* **Records supplied**

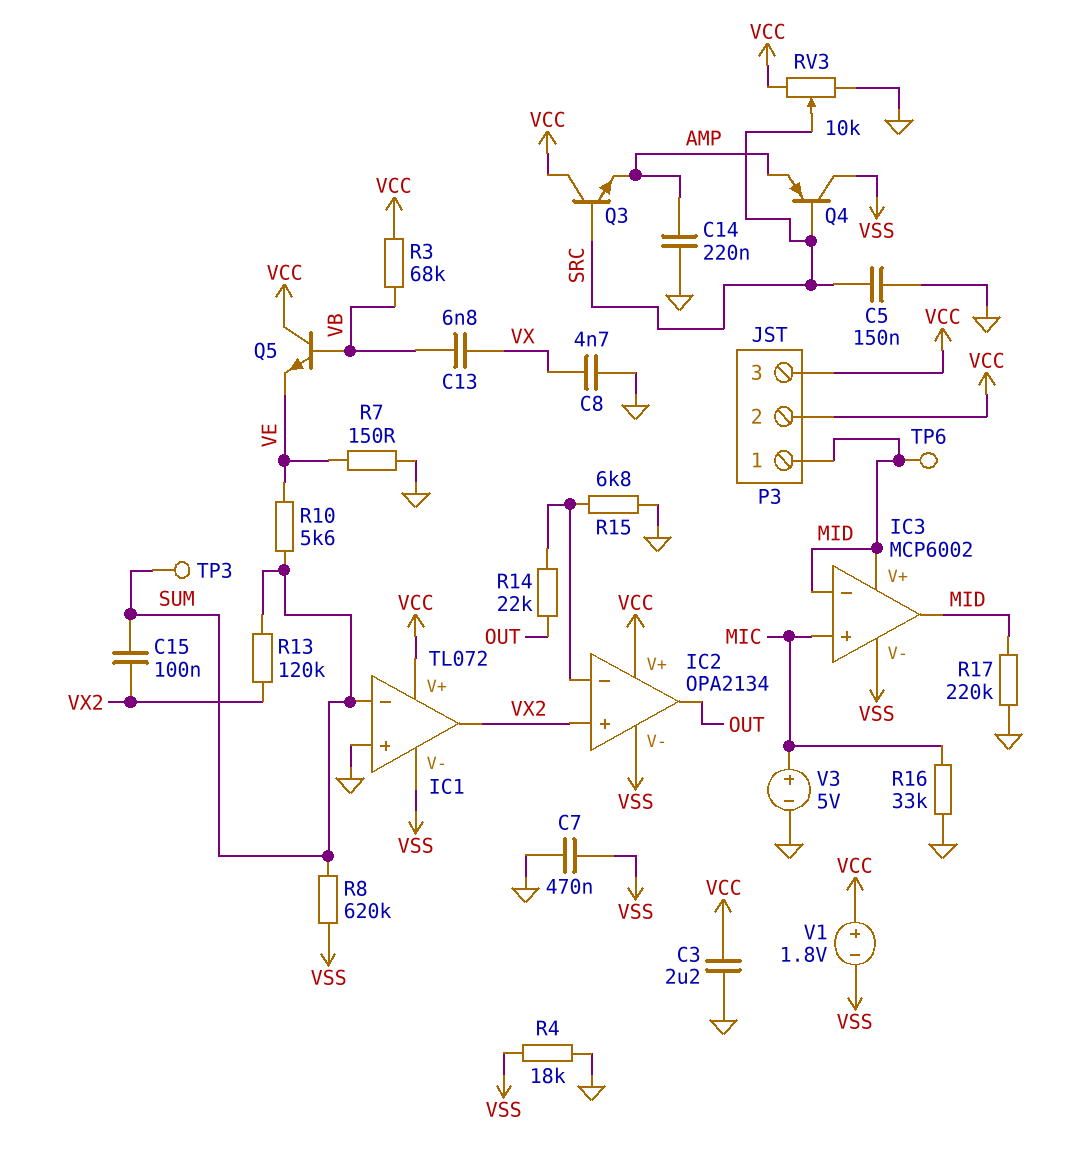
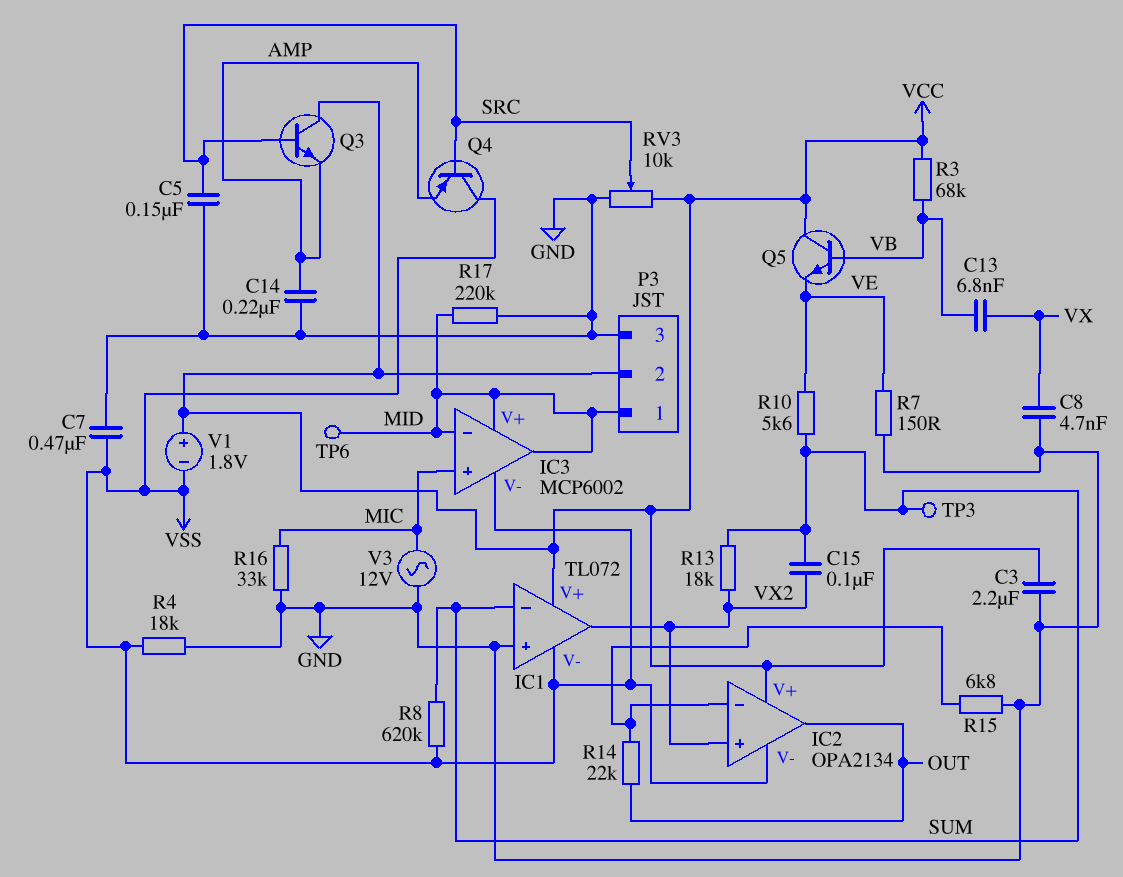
P3 pin 3: VCC -> GND
R13: 120k (SUM, VX2) -> 18k (SUM, VX2)
V3: 5V (plus MIC, minus GND) -> AC 12V (GND, MIC)

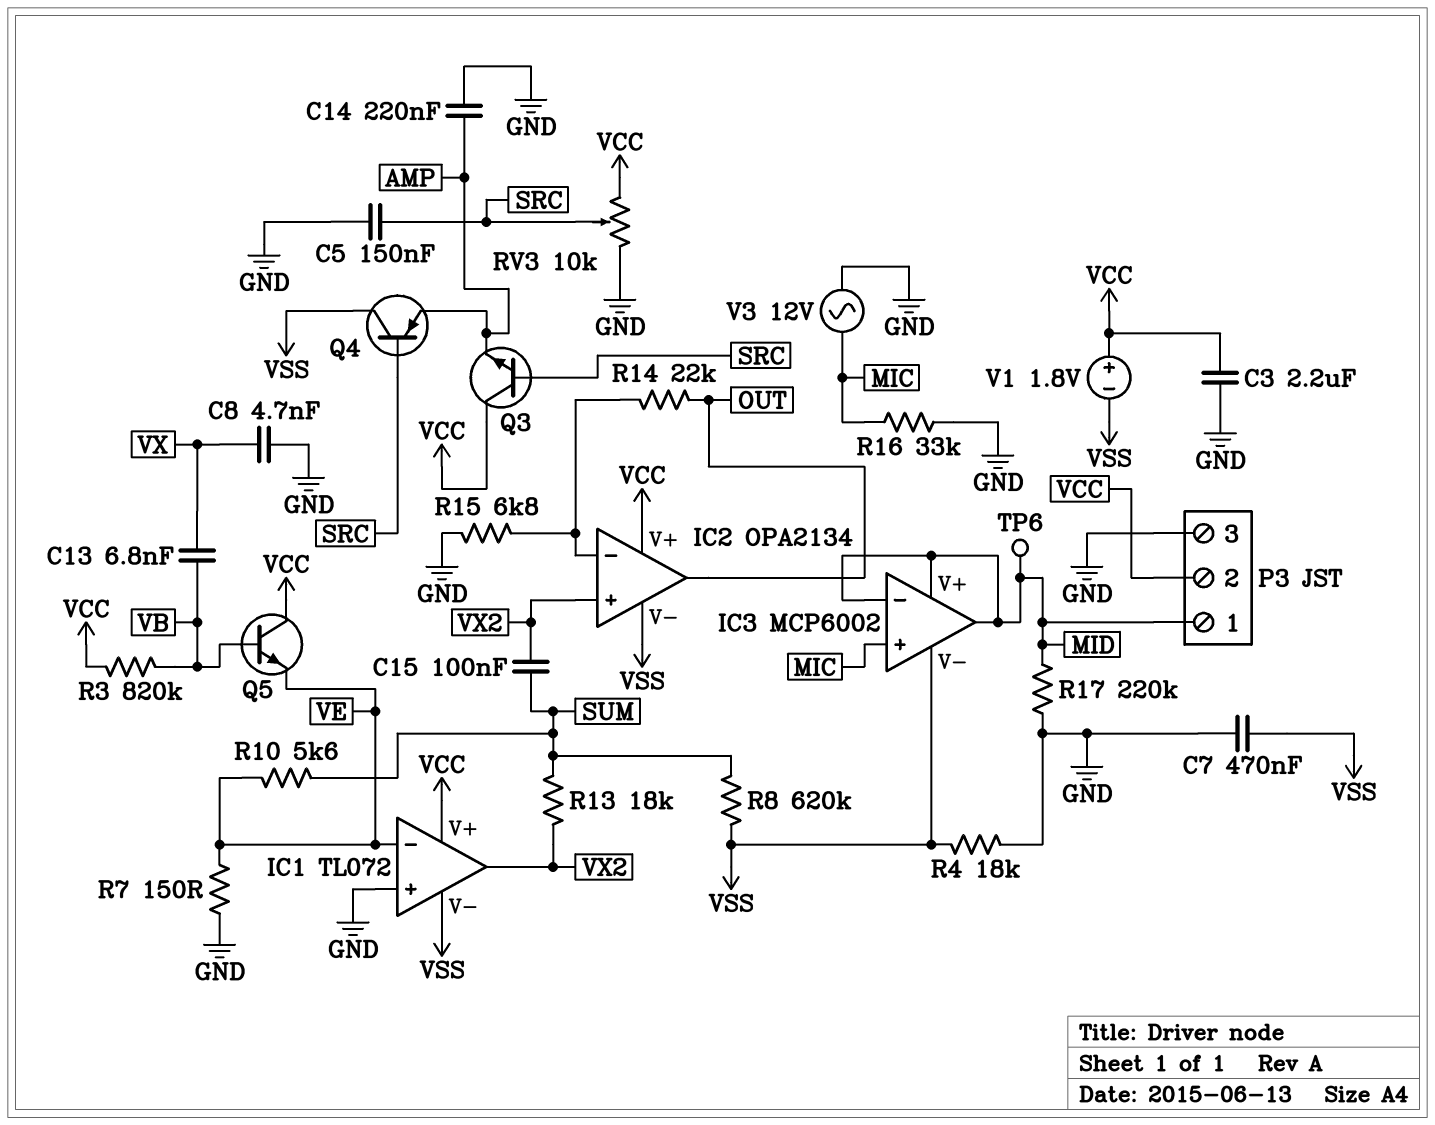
IC1 pin in-: SUM -> VE
R3: 68k (VB, VCC) -> 820k (VB, VCC)
TP3: test point (SUM) -> none

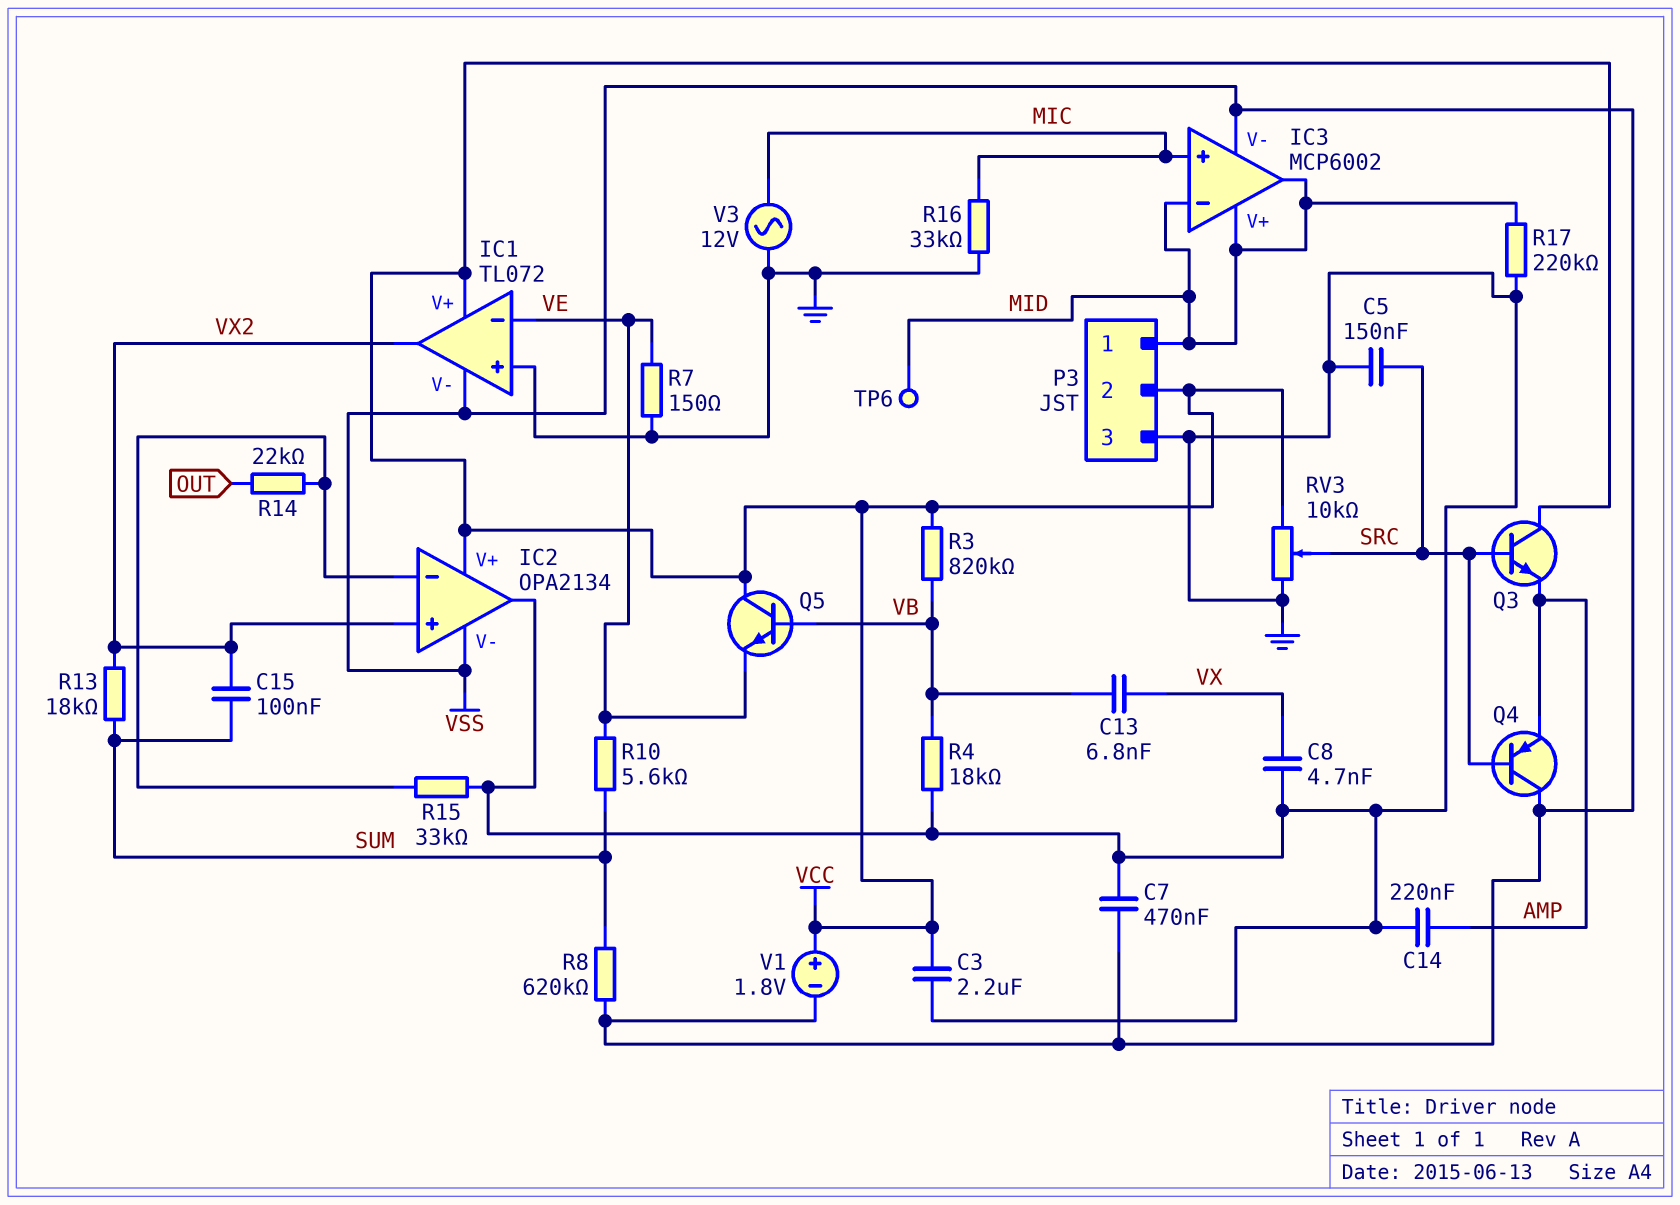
IC2 pin out: OUT -> GND
R4: 18k (GND, VSS) -> 18k (GND, VB)
R15: 6.8k (GND, IC2/in-) -> 33k (GND, IC2/in-)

* **What is needed**
Starting at the line that contains "R4: 18k (GND, VSS) -> 18k (GND, VB)", retype each line through the end of the listing above and nothing else.

* **Task output**
R4: 18k (GND, VSS) -> 18k (GND, VB)
R15: 6.8k (GND, IC2/in-) -> 33k (GND, IC2/in-)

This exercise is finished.